Instructions for the task: The goal is an unaltered copy of the records below, minus any images.

Data shown:
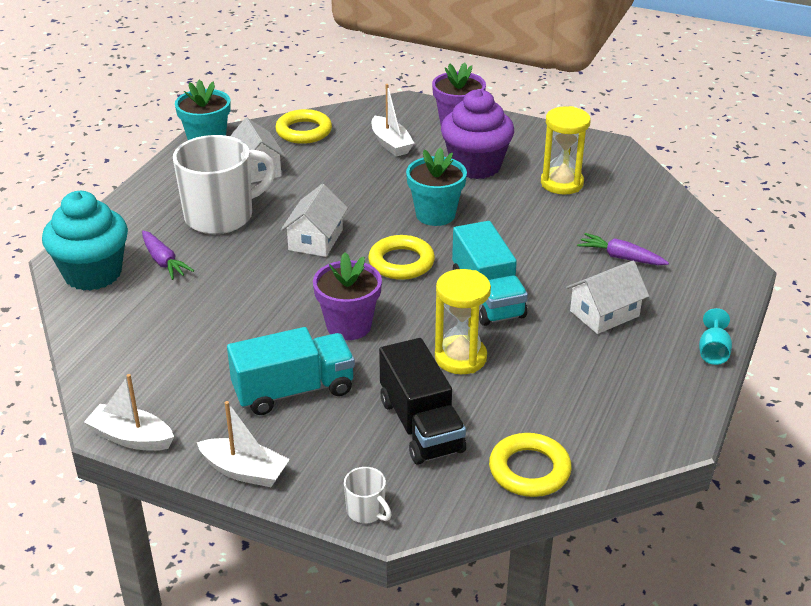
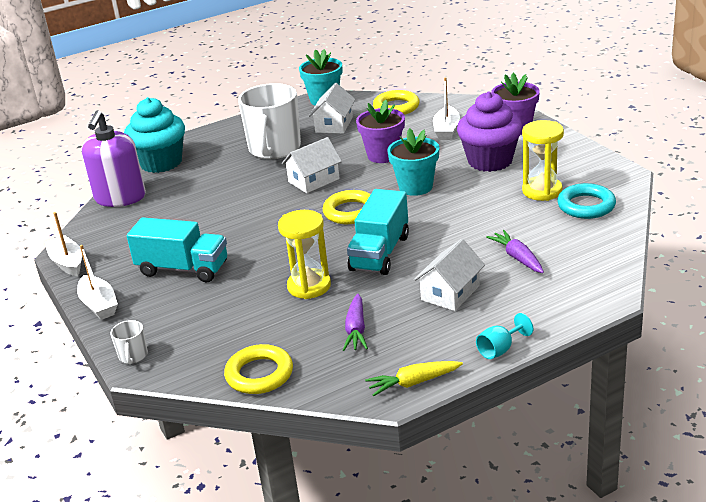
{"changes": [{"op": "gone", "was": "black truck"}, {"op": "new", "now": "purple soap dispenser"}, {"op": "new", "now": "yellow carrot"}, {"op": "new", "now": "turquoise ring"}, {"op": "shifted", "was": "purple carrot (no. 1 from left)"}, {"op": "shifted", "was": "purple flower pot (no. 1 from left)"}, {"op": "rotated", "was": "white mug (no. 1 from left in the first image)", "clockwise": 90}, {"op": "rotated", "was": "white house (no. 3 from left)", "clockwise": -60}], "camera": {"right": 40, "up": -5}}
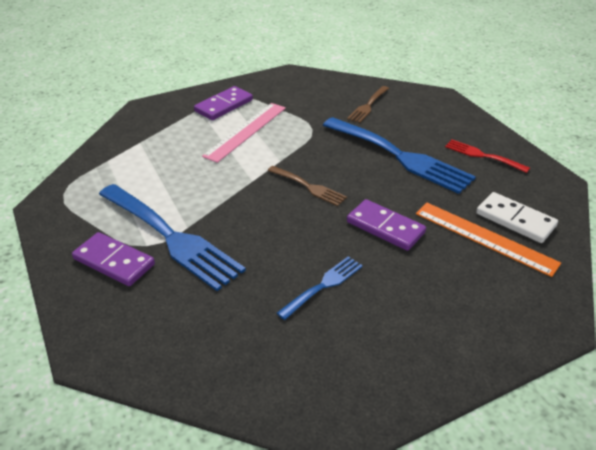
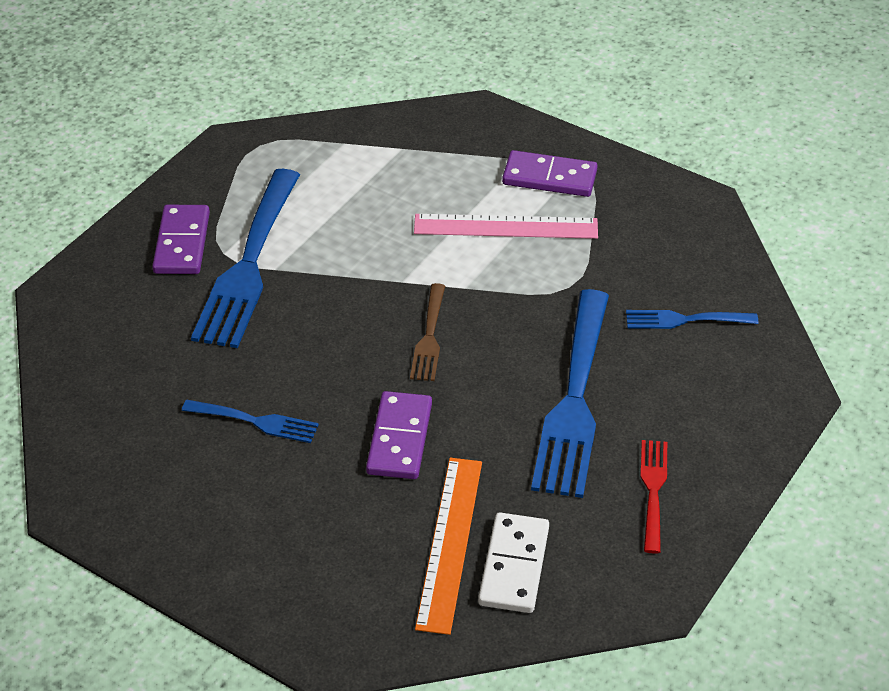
{"changes": [{"op": "repainted", "was": "brown fork (no. 2 from left)", "now": "blue fork (no. 4 from left)"}], "camera": {"right": 60, "up": 5}}
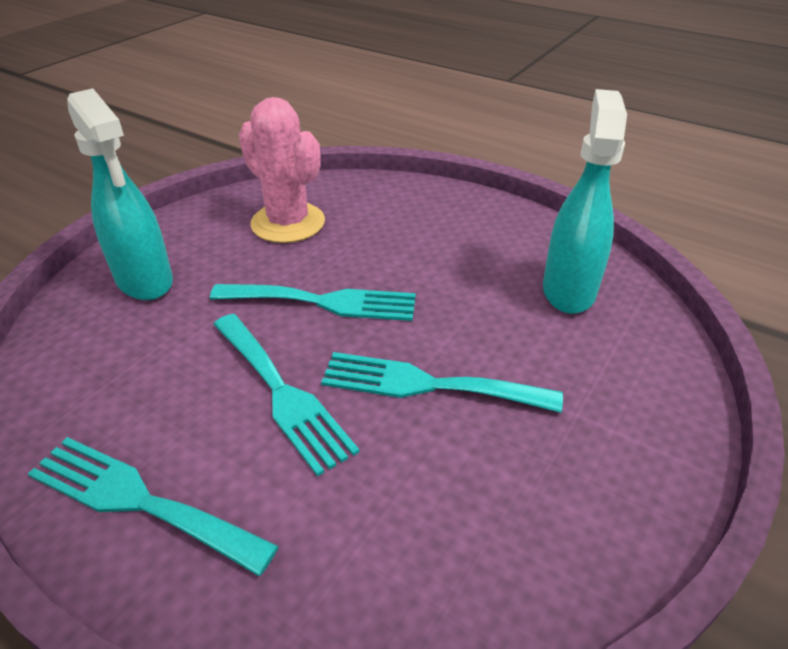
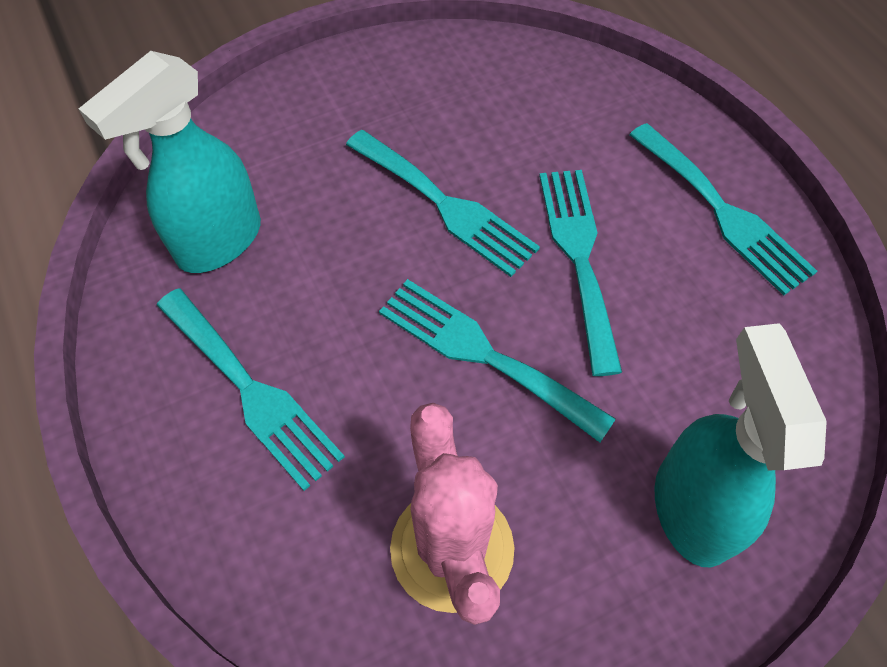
{"changes": [{"op": "new", "now": "turquoise fork (no. 1 from left)"}], "camera": {"right": -150, "up": 20}}
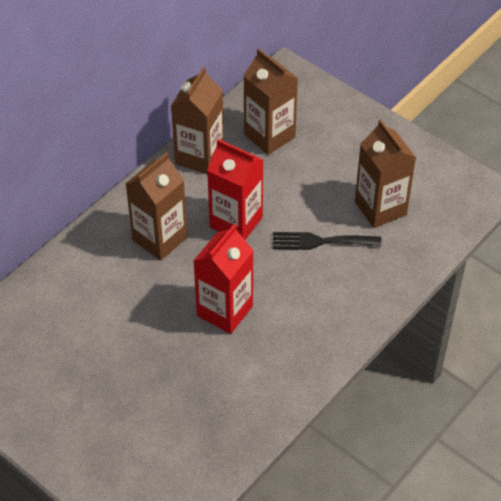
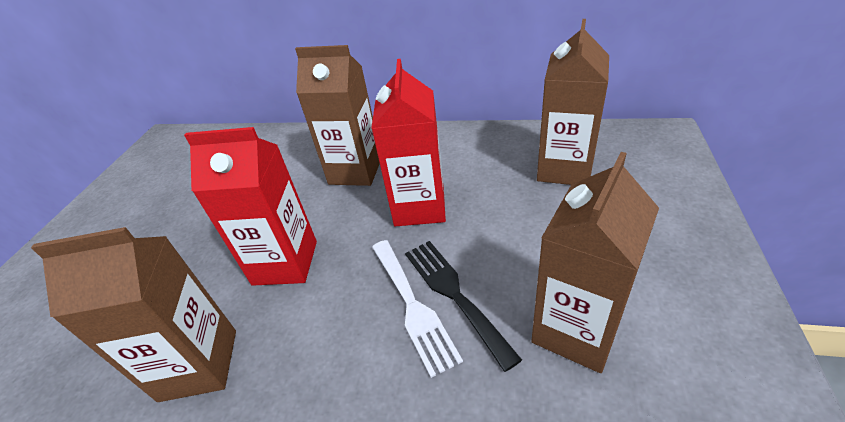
{"changes": [{"op": "new", "now": "white fork"}, {"op": "shifted", "was": "brown carton (no. 2 from left in the first image)", "now": "brown carton (no. 1 from left)"}], "camera": {"right": 65, "up": -10}}
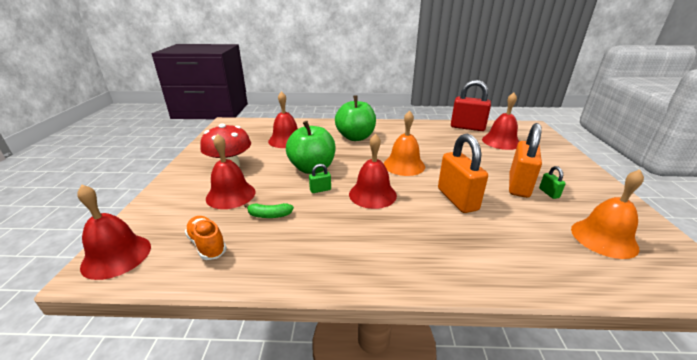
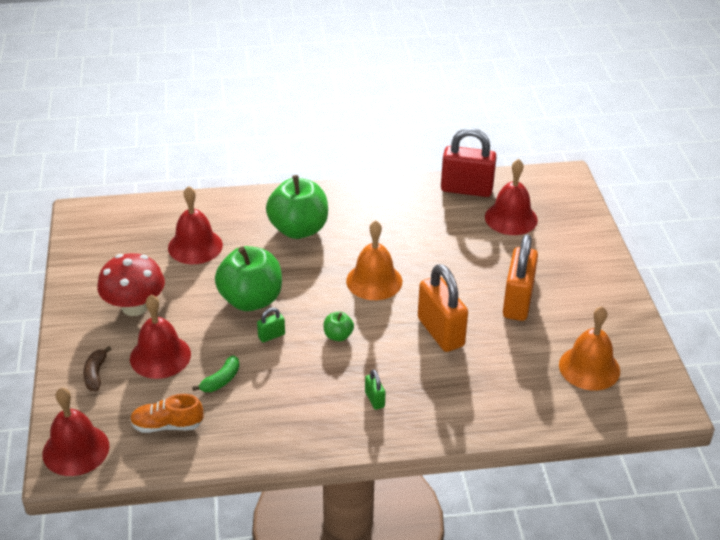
{"changes": [{"op": "new", "now": "brown banana"}, {"op": "shifted", "was": "green padlock (no. 2 from left)"}, {"op": "swapped", "was": "red bell (no. 4 from left)", "now": "green apple (no. 3 from left)"}, {"op": "rotated", "was": "orange shoe", "clockwise": -45}, {"op": "rotated", "was": "green banana", "clockwise": -45}], "camera": {"right": -10, "up": 10}}
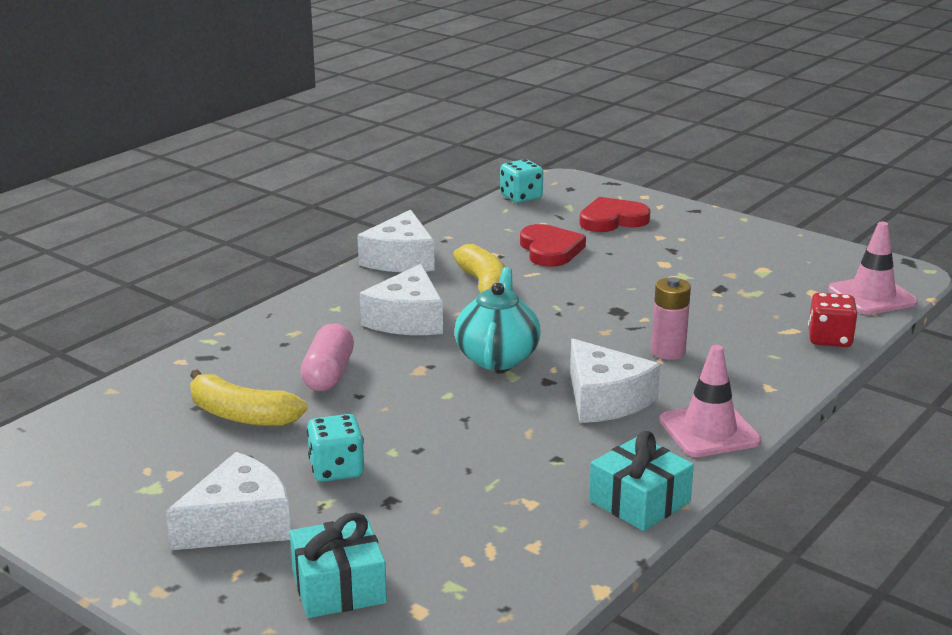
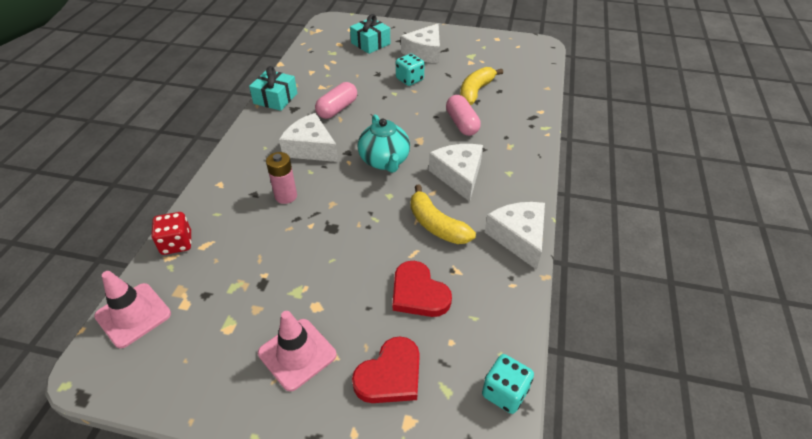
{"changes": [{"op": "new", "now": "pink capsule (no. 1 from left)"}, {"op": "shifted", "was": "pink traffic cone (no. 1 from left in the first image)", "now": "pink traffic cone (no. 2 from left)"}, {"op": "rotated", "was": "yellow banana (no. 1 from left in the first image)", "clockwise": -60}], "camera": {"right": 155, "up": 20}}
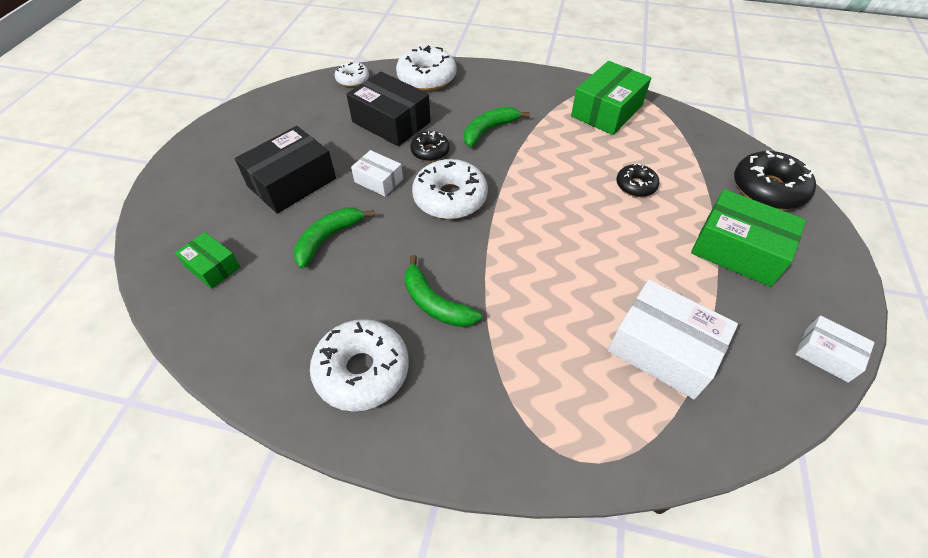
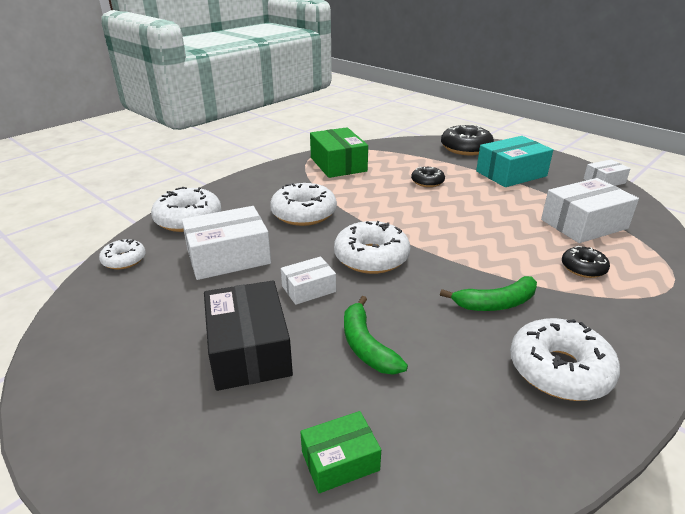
{"changes": [{"op": "shifted", "was": "black donut (no. 1 from left in the first image)", "now": "black donut (no. 3 from left)"}, {"op": "swapped", "was": "green banana (no. 3 from left)", "now": "white donut (no. 3 from left)"}, {"op": "repainted", "was": "black box (no. 2 from left)", "now": "white box (no. 1 from left)"}, {"op": "repainted", "was": "green box (no. 3 from left)", "now": "turquoise box"}], "camera": {"right": -60, "up": -20}}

Completed task:
{"changes": [{"op": "gone", "was": "black truck"}, {"op": "new", "now": "purple soap dispenser"}, {"op": "new", "now": "yellow carrot"}, {"op": "new", "now": "turquoise ring"}, {"op": "shifted", "was": "purple carrot (no. 1 from left)"}, {"op": "shifted", "was": "purple flower pot (no. 1 from left)"}, {"op": "rotated", "was": "white mug (no. 1 from left in the first image)", "clockwise": 90}, {"op": "rotated", "was": "white house (no. 3 from left)", "clockwise": -60}], "camera": {"right": 40, "up": -5}}
{"changes": [{"op": "repainted", "was": "brown fork (no. 2 from left)", "now": "blue fork (no. 4 from left)"}], "camera": {"right": 60, "up": 5}}
{"changes": [{"op": "new", "now": "turquoise fork (no. 1 from left)"}], "camera": {"right": -150, "up": 20}}
{"changes": [{"op": "new", "now": "white fork"}, {"op": "shifted", "was": "brown carton (no. 2 from left in the first image)", "now": "brown carton (no. 1 from left)"}], "camera": {"right": 65, "up": -10}}
{"changes": [{"op": "new", "now": "brown banana"}, {"op": "shifted", "was": "green padlock (no. 2 from left)"}, {"op": "swapped", "was": "red bell (no. 4 from left)", "now": "green apple (no. 3 from left)"}, {"op": "rotated", "was": "orange shoe", "clockwise": -45}, {"op": "rotated", "was": "green banana", "clockwise": -45}], "camera": {"right": -10, "up": 10}}
{"changes": [{"op": "new", "now": "pink capsule (no. 1 from left)"}, {"op": "shifted", "was": "pink traffic cone (no. 1 from left in the first image)", "now": "pink traffic cone (no. 2 from left)"}, {"op": "rotated", "was": "yellow banana (no. 1 from left in the first image)", "clockwise": -60}], "camera": {"right": 155, "up": 20}}
{"changes": [{"op": "shifted", "was": "black donut (no. 1 from left in the first image)", "now": "black donut (no. 3 from left)"}, {"op": "swapped", "was": "green banana (no. 3 from left)", "now": "white donut (no. 3 from left)"}, {"op": "repainted", "was": "black box (no. 2 from left)", "now": "white box (no. 1 from left)"}, {"op": "repainted", "was": "green box (no. 3 from left)", "now": "turquoise box"}], "camera": {"right": -60, "up": -20}}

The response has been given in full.